Segment Start: Record extracts

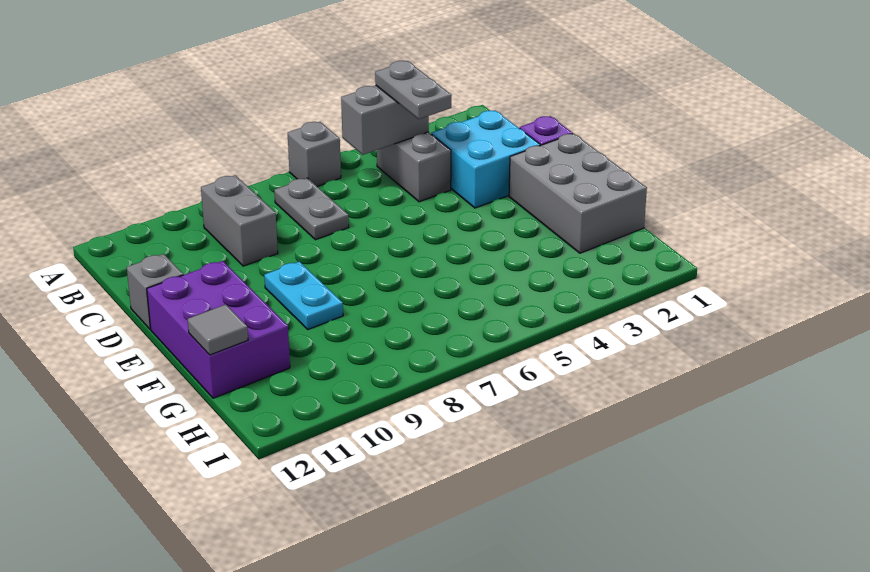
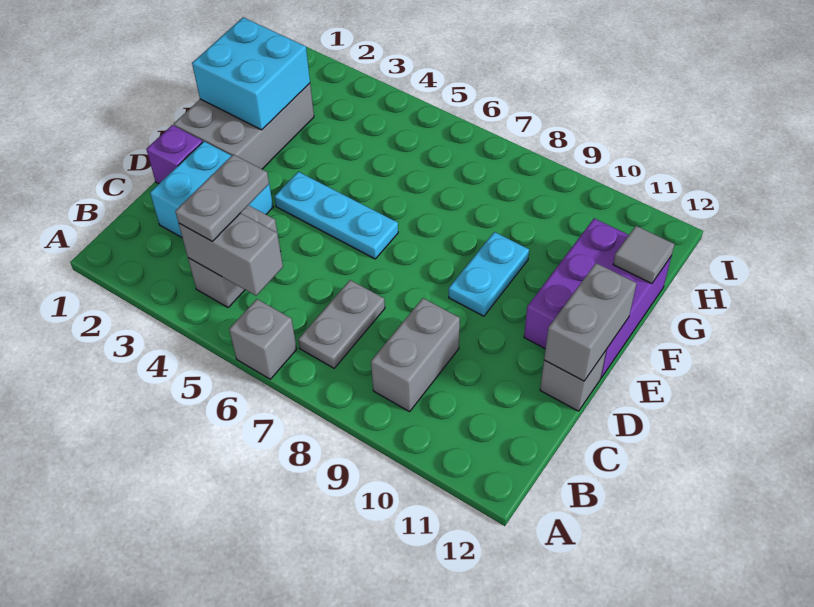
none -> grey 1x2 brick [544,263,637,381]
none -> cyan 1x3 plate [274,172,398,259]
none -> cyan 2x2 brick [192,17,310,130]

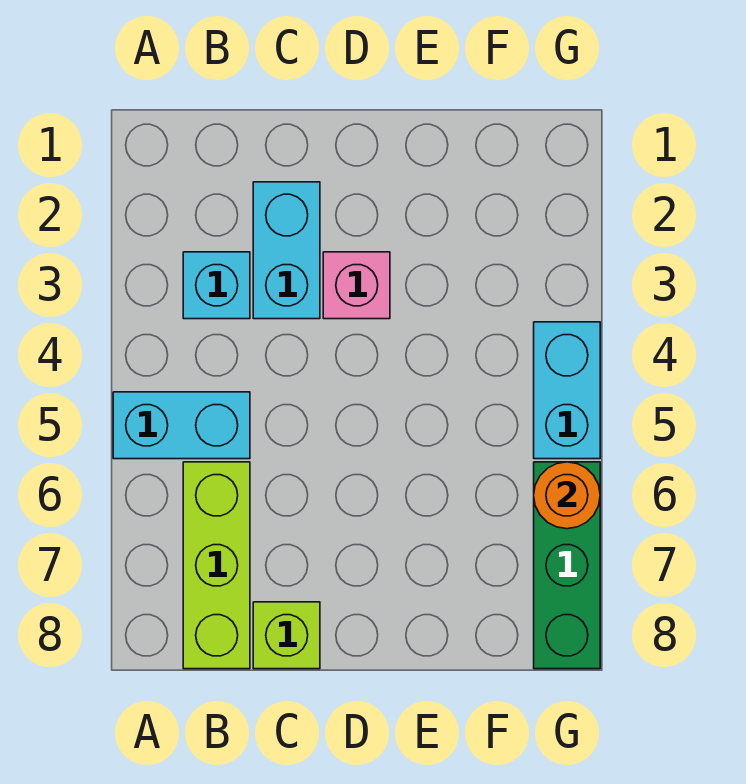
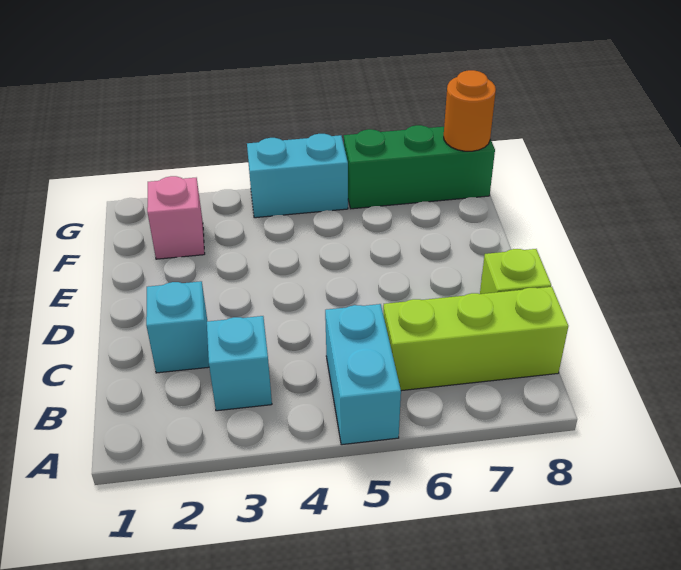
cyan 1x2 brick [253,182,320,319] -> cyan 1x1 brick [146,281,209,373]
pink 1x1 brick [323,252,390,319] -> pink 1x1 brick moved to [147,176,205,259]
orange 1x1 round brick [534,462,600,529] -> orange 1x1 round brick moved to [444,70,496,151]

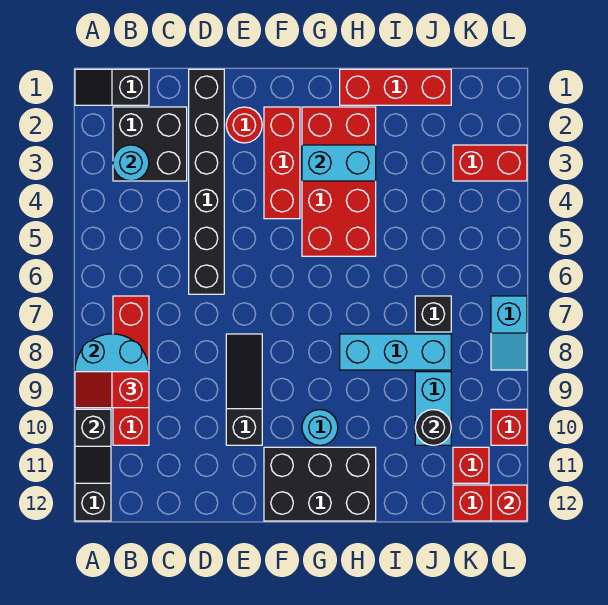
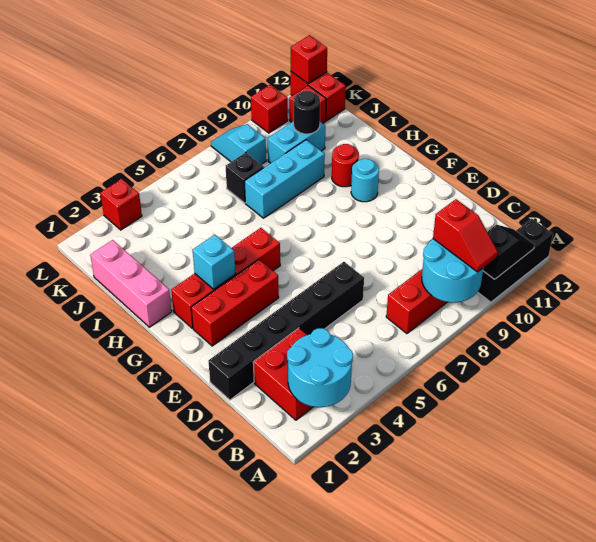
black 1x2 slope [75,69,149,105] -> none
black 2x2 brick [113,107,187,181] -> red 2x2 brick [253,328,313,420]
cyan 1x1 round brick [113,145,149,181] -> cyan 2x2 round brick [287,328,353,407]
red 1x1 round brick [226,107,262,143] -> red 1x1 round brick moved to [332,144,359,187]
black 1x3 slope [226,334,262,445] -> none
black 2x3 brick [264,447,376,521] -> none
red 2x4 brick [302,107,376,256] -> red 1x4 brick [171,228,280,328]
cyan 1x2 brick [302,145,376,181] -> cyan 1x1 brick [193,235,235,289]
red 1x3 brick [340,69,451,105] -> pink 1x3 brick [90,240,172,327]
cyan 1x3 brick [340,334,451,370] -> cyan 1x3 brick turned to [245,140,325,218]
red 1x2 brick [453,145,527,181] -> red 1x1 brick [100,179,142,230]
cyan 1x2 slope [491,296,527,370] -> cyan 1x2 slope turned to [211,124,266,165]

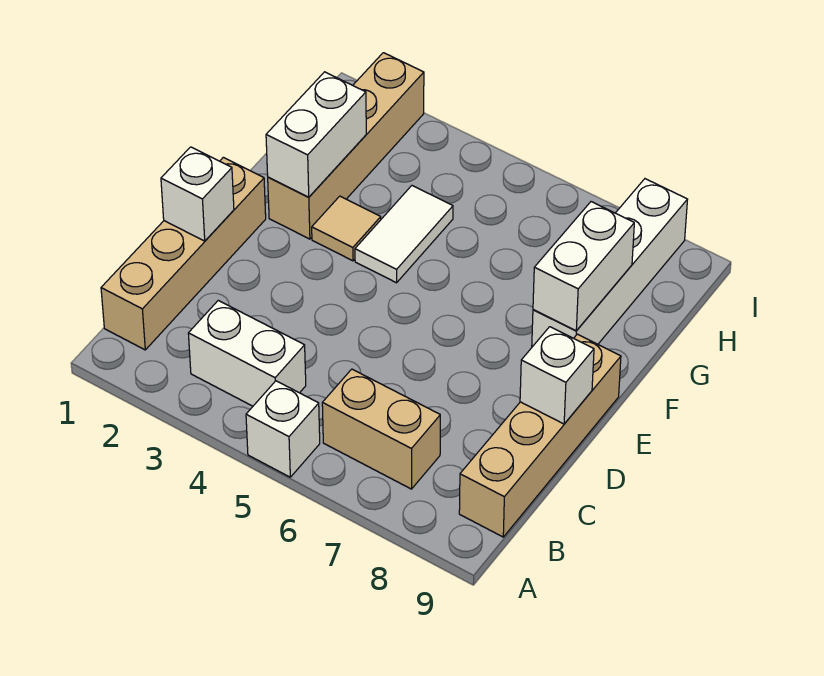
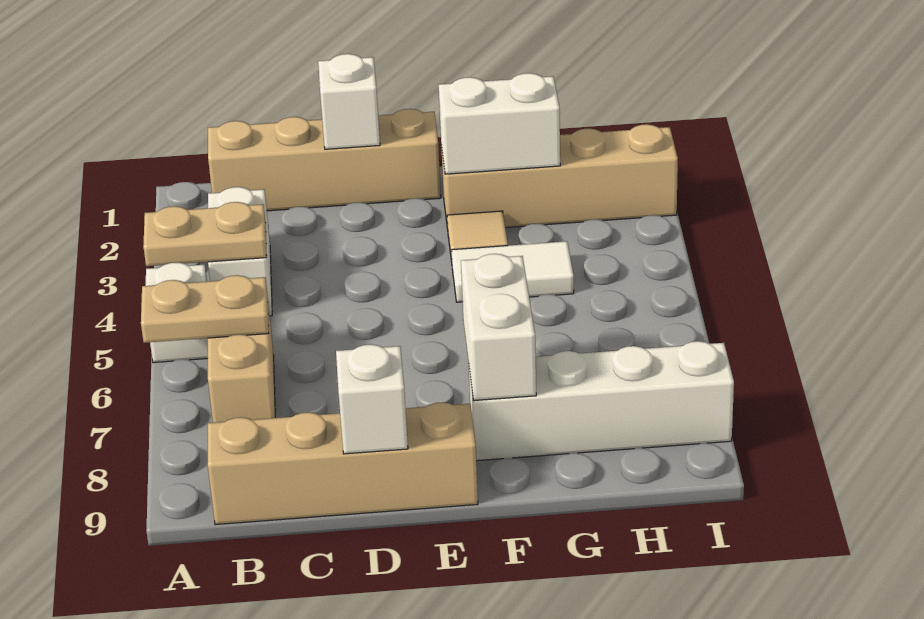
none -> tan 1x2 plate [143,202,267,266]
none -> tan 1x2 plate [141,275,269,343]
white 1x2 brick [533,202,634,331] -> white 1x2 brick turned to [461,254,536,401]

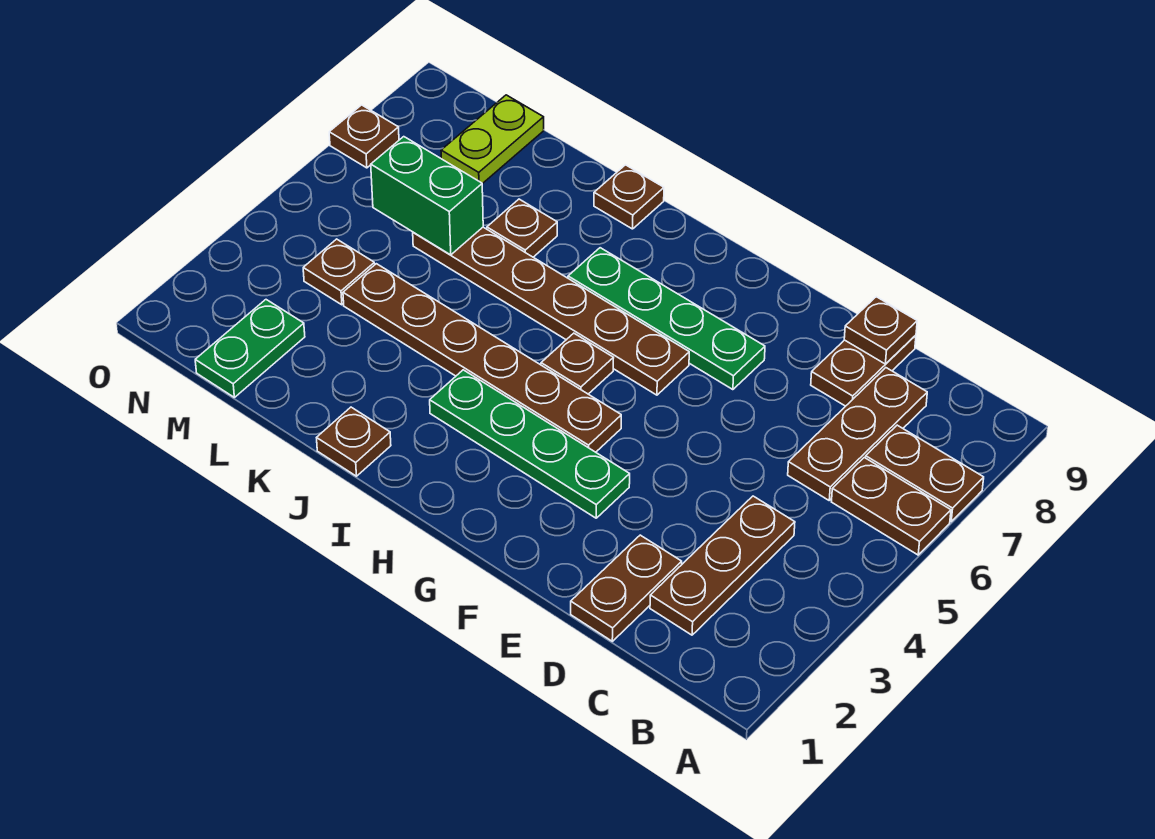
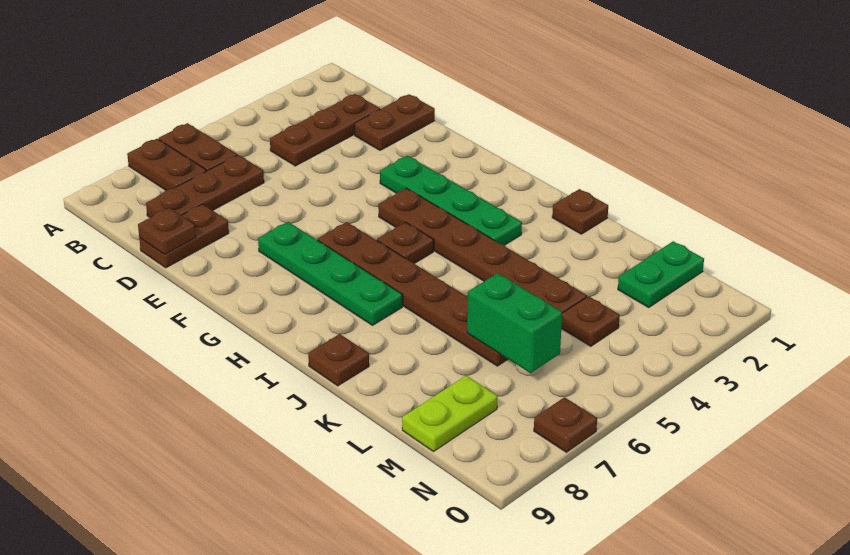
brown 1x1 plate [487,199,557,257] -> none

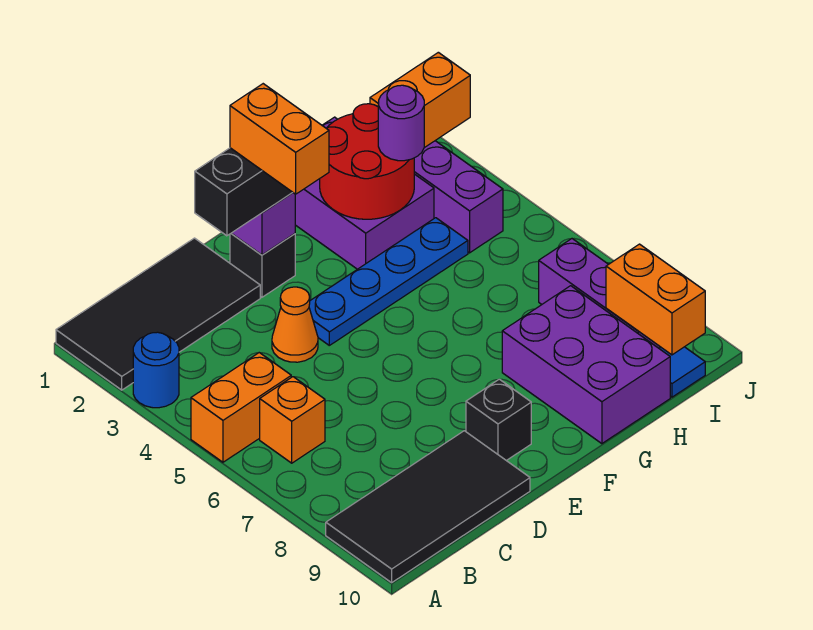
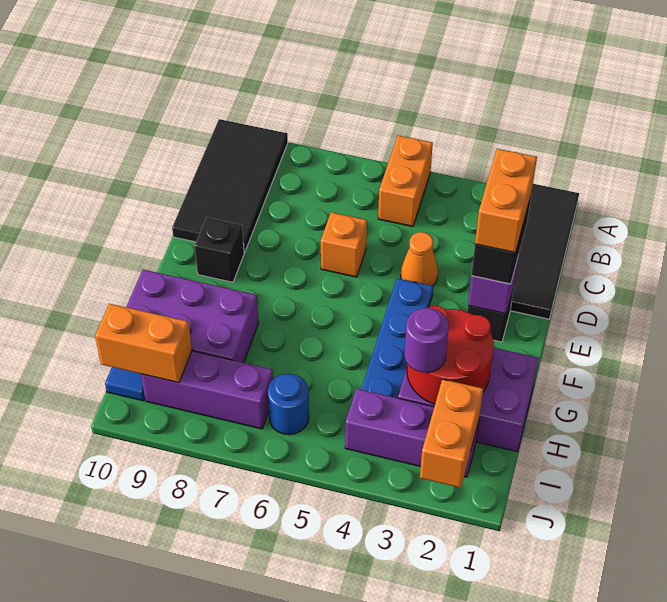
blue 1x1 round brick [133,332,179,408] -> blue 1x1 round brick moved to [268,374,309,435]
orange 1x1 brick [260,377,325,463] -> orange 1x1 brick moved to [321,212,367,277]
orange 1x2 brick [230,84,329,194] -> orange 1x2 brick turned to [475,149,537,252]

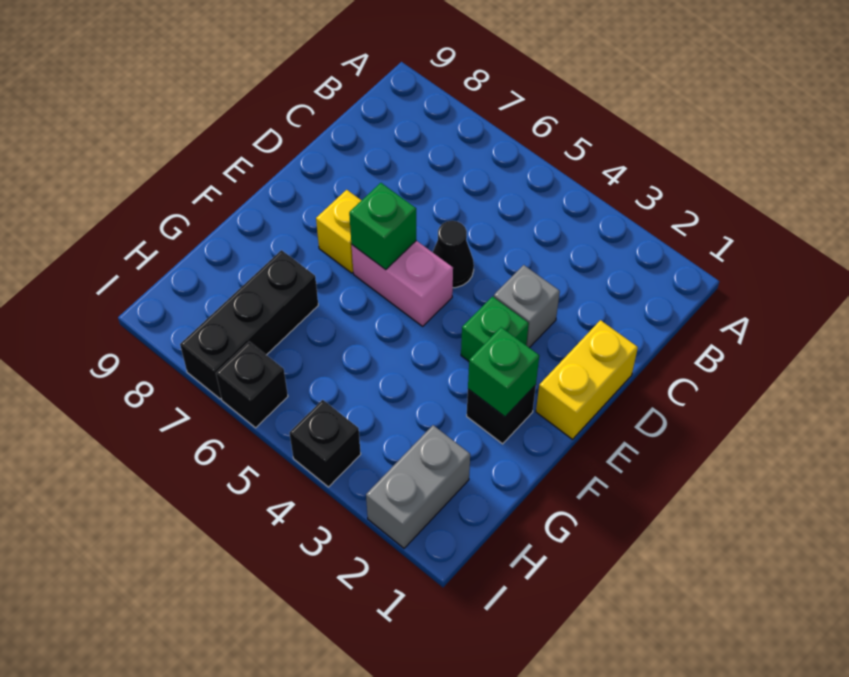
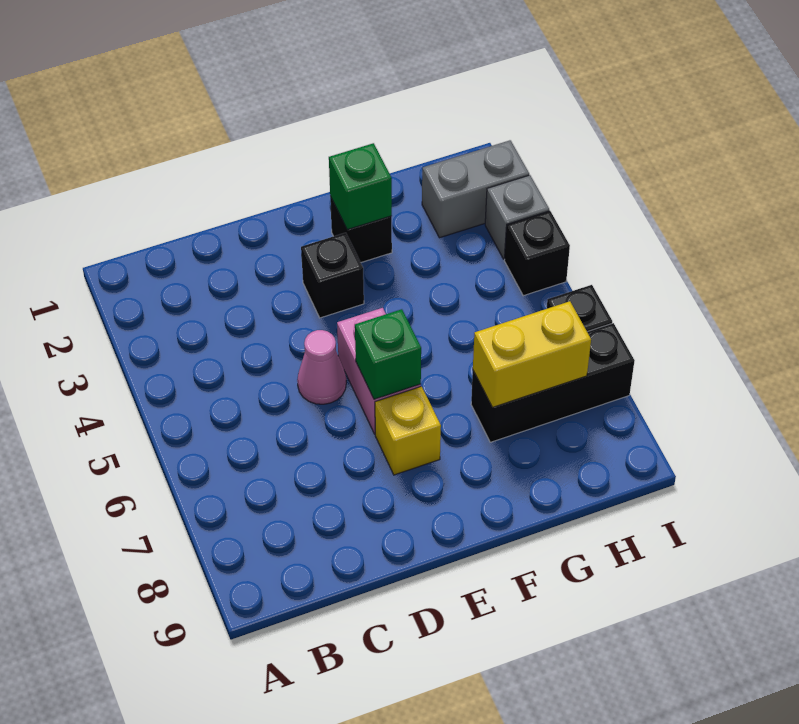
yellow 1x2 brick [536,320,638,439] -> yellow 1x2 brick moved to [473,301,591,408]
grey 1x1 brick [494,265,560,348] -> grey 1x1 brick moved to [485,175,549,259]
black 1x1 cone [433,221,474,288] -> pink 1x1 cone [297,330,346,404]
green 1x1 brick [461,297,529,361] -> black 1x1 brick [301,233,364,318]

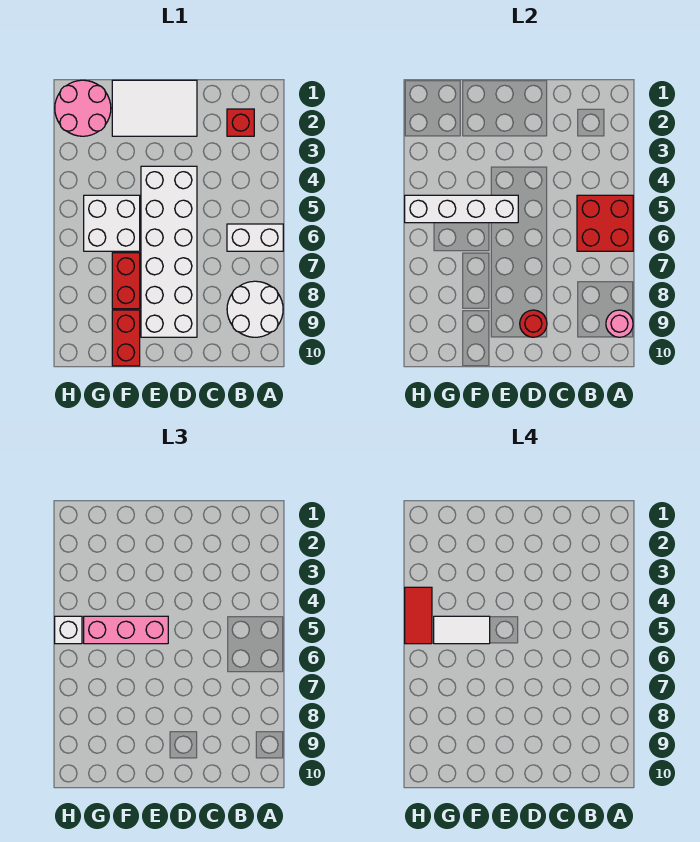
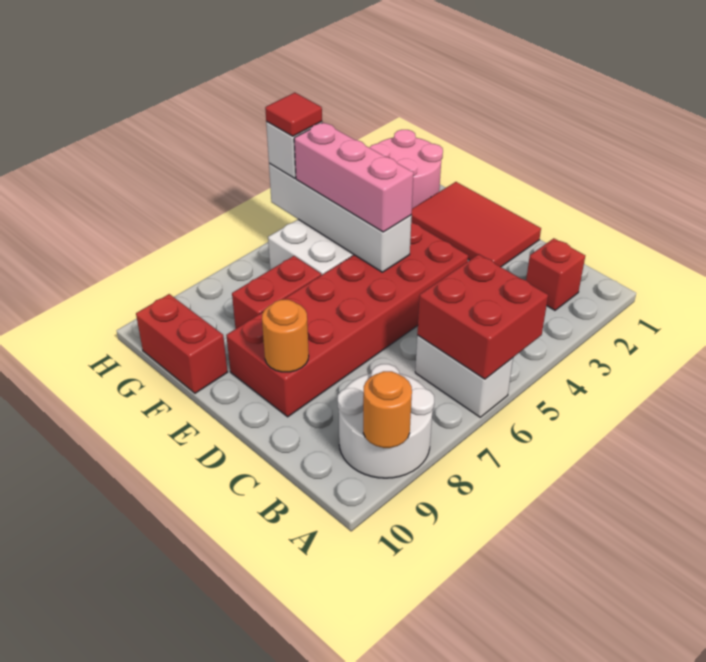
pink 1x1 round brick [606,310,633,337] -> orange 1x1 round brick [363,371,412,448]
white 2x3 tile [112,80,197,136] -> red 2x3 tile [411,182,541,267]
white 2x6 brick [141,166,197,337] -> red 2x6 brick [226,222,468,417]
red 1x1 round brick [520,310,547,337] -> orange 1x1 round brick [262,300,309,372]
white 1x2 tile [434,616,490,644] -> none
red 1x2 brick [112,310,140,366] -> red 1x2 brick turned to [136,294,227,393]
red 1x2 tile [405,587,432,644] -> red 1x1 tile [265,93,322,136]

Segment End: Record extracts

**Work item**
Your answer must be an exact copy of every entry, with the pictures left out.

**Result below**
none -> grey 1x2 brick [544,263,637,381]
none -> cyan 1x3 plate [274,172,398,259]
none -> cyan 2x2 brick [192,17,310,130]

cyan 1x2 brick [253,182,320,319] -> cyan 1x1 brick [146,281,209,373]
pink 1x1 brick [323,252,390,319] -> pink 1x1 brick moved to [147,176,205,259]
orange 1x1 round brick [534,462,600,529] -> orange 1x1 round brick moved to [444,70,496,151]

black 1x2 slope [75,69,149,105] -> none
black 2x2 brick [113,107,187,181] -> red 2x2 brick [253,328,313,420]
cyan 1x1 round brick [113,145,149,181] -> cyan 2x2 round brick [287,328,353,407]
red 1x1 round brick [226,107,262,143] -> red 1x1 round brick moved to [332,144,359,187]
black 1x3 slope [226,334,262,445] -> none
black 2x3 brick [264,447,376,521] -> none
red 2x4 brick [302,107,376,256] -> red 1x4 brick [171,228,280,328]
cyan 1x2 brick [302,145,376,181] -> cyan 1x1 brick [193,235,235,289]
red 1x3 brick [340,69,451,105] -> pink 1x3 brick [90,240,172,327]
cyan 1x3 brick [340,334,451,370] -> cyan 1x3 brick turned to [245,140,325,218]
red 1x2 brick [453,145,527,181] -> red 1x1 brick [100,179,142,230]
cyan 1x2 slope [491,296,527,370] -> cyan 1x2 slope turned to [211,124,266,165]

none -> tan 1x2 plate [143,202,267,266]
none -> tan 1x2 plate [141,275,269,343]
white 1x2 brick [533,202,634,331] -> white 1x2 brick turned to [461,254,536,401]

brown 1x1 plate [487,199,557,257] -> none

blue 1x1 round brick [133,332,179,408] -> blue 1x1 round brick moved to [268,374,309,435]
orange 1x1 brick [260,377,325,463] -> orange 1x1 brick moved to [321,212,367,277]
orange 1x2 brick [230,84,329,194] -> orange 1x2 brick turned to [475,149,537,252]

yellow 1x2 brick [536,320,638,439] -> yellow 1x2 brick moved to [473,301,591,408]
grey 1x1 brick [494,265,560,348] -> grey 1x1 brick moved to [485,175,549,259]
black 1x1 cone [433,221,474,288] -> pink 1x1 cone [297,330,346,404]
green 1x1 brick [461,297,529,361] -> black 1x1 brick [301,233,364,318]

pink 1x1 round brick [606,310,633,337] -> orange 1x1 round brick [363,371,412,448]
white 2x3 tile [112,80,197,136] -> red 2x3 tile [411,182,541,267]
white 2x6 brick [141,166,197,337] -> red 2x6 brick [226,222,468,417]
red 1x1 round brick [520,310,547,337] -> orange 1x1 round brick [262,300,309,372]
white 1x2 tile [434,616,490,644] -> none
red 1x2 brick [112,310,140,366] -> red 1x2 brick turned to [136,294,227,393]
red 1x2 tile [405,587,432,644] -> red 1x1 tile [265,93,322,136]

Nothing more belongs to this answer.